[Start of section]

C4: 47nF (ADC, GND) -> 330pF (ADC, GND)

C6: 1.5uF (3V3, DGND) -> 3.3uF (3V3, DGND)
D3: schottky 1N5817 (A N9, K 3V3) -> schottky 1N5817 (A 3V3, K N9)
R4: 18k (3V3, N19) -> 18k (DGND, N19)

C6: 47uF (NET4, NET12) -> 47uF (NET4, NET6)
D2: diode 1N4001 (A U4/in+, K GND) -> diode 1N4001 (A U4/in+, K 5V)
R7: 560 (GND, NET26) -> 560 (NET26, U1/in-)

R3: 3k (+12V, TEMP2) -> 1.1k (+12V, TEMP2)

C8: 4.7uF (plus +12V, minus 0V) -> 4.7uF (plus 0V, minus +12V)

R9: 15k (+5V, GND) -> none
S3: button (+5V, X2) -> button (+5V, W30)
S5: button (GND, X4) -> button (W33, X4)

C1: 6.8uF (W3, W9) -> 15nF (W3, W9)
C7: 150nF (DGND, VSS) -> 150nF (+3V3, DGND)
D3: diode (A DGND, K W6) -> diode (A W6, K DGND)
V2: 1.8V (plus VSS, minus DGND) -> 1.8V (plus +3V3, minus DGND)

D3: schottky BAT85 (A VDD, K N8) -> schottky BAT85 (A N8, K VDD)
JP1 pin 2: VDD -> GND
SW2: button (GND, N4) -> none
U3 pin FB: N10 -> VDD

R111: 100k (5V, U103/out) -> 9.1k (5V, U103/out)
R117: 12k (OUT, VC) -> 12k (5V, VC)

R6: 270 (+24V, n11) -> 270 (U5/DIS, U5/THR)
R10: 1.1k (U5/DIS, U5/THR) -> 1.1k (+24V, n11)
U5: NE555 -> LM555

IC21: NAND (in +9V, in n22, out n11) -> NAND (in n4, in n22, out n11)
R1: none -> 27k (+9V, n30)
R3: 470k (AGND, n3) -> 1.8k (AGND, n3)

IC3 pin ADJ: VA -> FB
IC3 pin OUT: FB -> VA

[End of section]

What the task asks> Write down how many lines of the data above carry the word "diode". Nothing else belongs in the answer.

Result of the task> 2